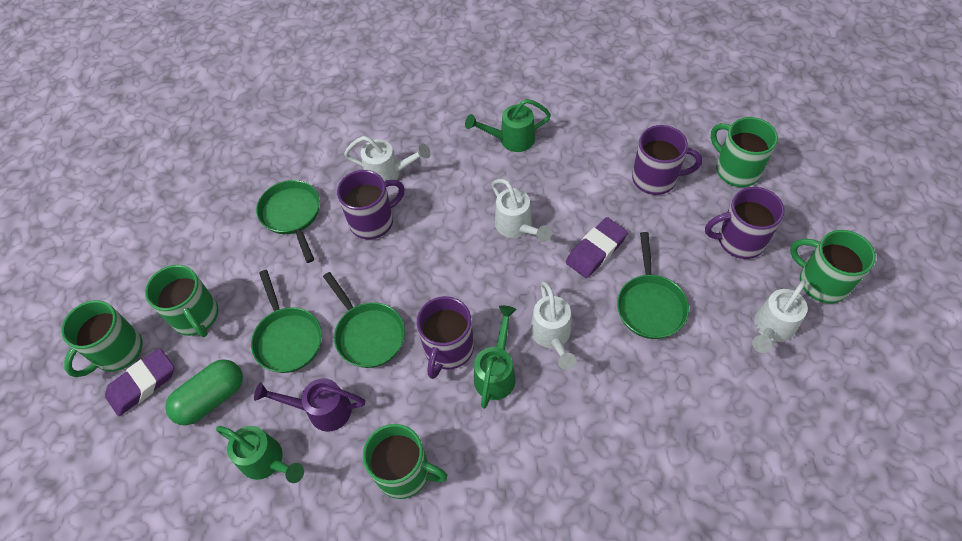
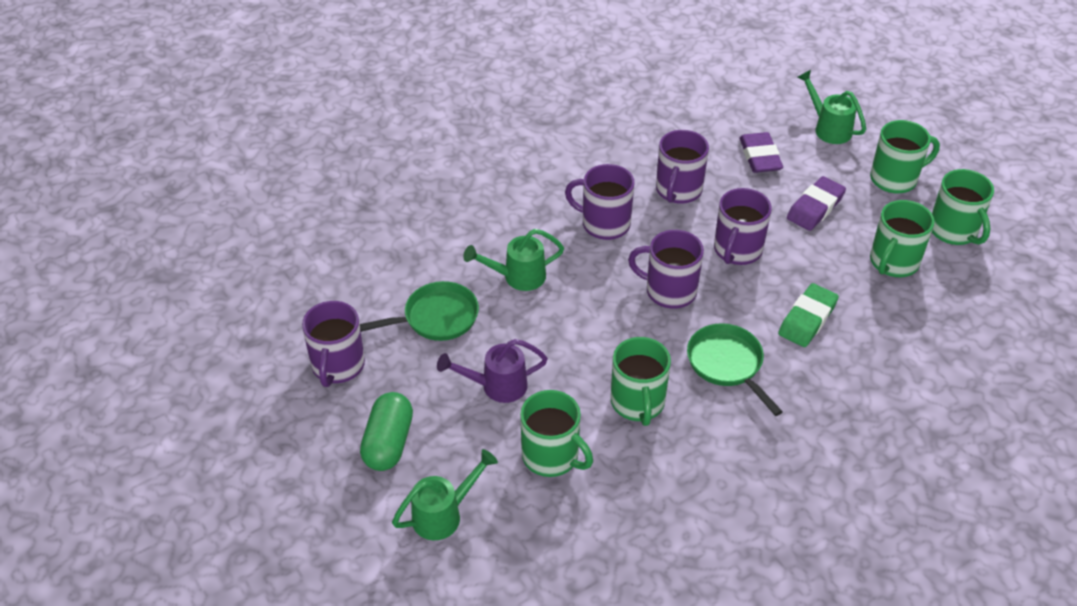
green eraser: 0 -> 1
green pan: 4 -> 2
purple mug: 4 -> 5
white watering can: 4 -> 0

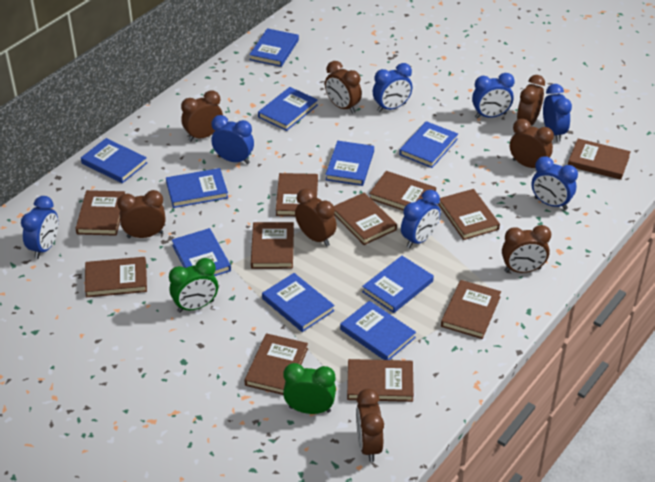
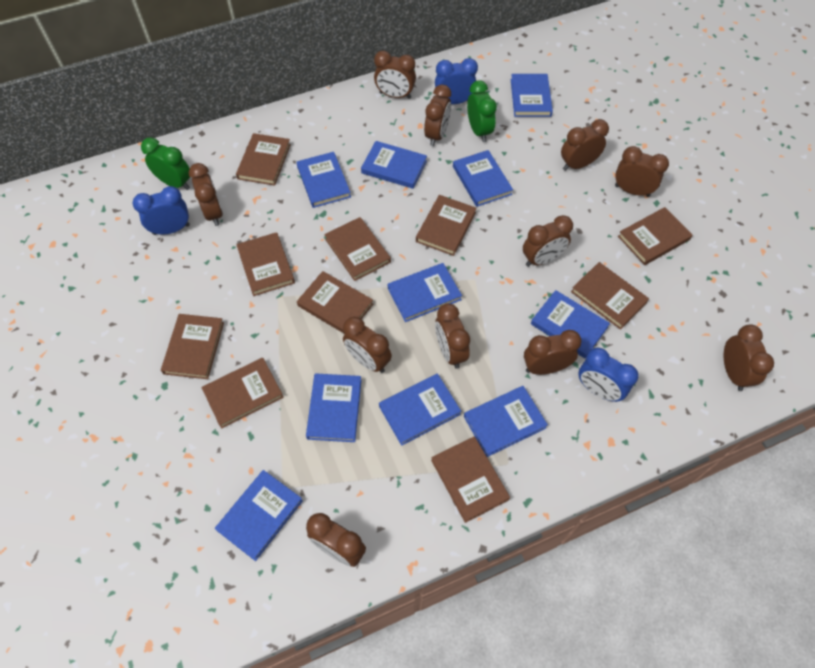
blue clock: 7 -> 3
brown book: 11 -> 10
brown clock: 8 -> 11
====
◆ TRY IT ◆
Write the material out again exactly as it appears, dropping the pictures.

◆ SOLUTION TO THIS PROBLEM ◆
green eraser: 0 -> 1
green pan: 4 -> 2
purple mug: 4 -> 5
white watering can: 4 -> 0

blue clock: 7 -> 3
brown book: 11 -> 10
brown clock: 8 -> 11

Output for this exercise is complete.